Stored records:
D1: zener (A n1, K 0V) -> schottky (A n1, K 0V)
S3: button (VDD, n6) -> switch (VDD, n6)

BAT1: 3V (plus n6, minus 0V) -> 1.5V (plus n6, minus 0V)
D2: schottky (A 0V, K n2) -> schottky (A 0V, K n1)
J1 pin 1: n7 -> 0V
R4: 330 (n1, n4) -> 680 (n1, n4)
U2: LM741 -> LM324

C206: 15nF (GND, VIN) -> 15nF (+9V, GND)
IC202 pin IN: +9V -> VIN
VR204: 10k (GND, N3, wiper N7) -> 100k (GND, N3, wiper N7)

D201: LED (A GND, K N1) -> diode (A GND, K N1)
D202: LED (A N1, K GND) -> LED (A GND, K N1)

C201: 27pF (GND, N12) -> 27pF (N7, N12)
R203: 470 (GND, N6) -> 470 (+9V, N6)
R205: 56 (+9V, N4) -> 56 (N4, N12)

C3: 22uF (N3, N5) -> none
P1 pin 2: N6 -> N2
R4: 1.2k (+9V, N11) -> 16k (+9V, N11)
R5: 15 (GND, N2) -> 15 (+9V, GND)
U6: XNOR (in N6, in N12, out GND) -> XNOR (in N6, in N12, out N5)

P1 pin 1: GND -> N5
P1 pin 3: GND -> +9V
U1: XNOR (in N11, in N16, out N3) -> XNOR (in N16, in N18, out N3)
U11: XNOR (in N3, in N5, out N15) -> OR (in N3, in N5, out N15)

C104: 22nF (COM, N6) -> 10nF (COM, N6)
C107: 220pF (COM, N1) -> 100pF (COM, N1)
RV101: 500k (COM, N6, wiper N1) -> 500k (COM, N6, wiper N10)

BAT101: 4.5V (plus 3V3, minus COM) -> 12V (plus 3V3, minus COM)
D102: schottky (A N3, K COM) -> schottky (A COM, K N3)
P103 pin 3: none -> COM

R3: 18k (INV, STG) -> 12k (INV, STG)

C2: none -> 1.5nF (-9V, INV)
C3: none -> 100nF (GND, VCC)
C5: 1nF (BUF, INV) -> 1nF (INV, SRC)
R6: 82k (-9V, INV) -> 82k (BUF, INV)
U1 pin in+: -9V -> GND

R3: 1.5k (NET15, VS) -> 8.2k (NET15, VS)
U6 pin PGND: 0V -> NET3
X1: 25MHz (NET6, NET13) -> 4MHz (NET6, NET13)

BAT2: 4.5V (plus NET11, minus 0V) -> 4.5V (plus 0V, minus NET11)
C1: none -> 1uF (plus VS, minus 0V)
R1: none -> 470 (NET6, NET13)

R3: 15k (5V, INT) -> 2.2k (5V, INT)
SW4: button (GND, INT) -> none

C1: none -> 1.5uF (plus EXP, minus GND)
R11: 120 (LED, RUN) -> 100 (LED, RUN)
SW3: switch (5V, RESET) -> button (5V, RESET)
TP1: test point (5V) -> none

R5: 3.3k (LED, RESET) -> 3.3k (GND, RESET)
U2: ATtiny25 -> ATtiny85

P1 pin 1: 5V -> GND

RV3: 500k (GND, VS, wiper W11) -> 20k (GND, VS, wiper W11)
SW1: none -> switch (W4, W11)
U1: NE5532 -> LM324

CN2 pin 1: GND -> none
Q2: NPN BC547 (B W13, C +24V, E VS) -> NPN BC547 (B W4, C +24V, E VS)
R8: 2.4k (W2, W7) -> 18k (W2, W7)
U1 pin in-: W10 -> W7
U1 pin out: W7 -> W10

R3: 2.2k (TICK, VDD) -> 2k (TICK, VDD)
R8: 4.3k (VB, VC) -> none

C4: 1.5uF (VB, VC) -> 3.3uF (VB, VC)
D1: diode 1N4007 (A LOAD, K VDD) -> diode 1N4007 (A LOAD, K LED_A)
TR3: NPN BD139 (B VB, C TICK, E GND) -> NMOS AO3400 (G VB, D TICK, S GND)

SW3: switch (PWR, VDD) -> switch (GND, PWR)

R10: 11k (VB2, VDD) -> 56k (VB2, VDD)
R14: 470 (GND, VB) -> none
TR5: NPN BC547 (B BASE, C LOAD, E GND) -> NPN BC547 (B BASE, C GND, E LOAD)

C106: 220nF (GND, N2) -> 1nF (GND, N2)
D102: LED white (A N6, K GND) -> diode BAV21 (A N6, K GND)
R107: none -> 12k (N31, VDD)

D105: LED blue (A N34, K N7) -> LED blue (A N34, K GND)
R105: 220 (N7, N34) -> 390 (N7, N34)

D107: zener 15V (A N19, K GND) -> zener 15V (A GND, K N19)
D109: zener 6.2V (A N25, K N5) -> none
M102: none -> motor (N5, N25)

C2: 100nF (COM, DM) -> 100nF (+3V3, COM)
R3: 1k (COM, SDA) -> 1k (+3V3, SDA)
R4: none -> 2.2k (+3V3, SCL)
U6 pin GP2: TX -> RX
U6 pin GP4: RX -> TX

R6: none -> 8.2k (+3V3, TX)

Your assignment >> Copy every line from the records that holds the string "LOAD".

Result >>
D1: diode 1N4007 (A LOAD, K VDD) -> diode 1N4007 (A LOAD, K LED_A)
TR5: NPN BC547 (B BASE, C LOAD, E GND) -> NPN BC547 (B BASE, C GND, E LOAD)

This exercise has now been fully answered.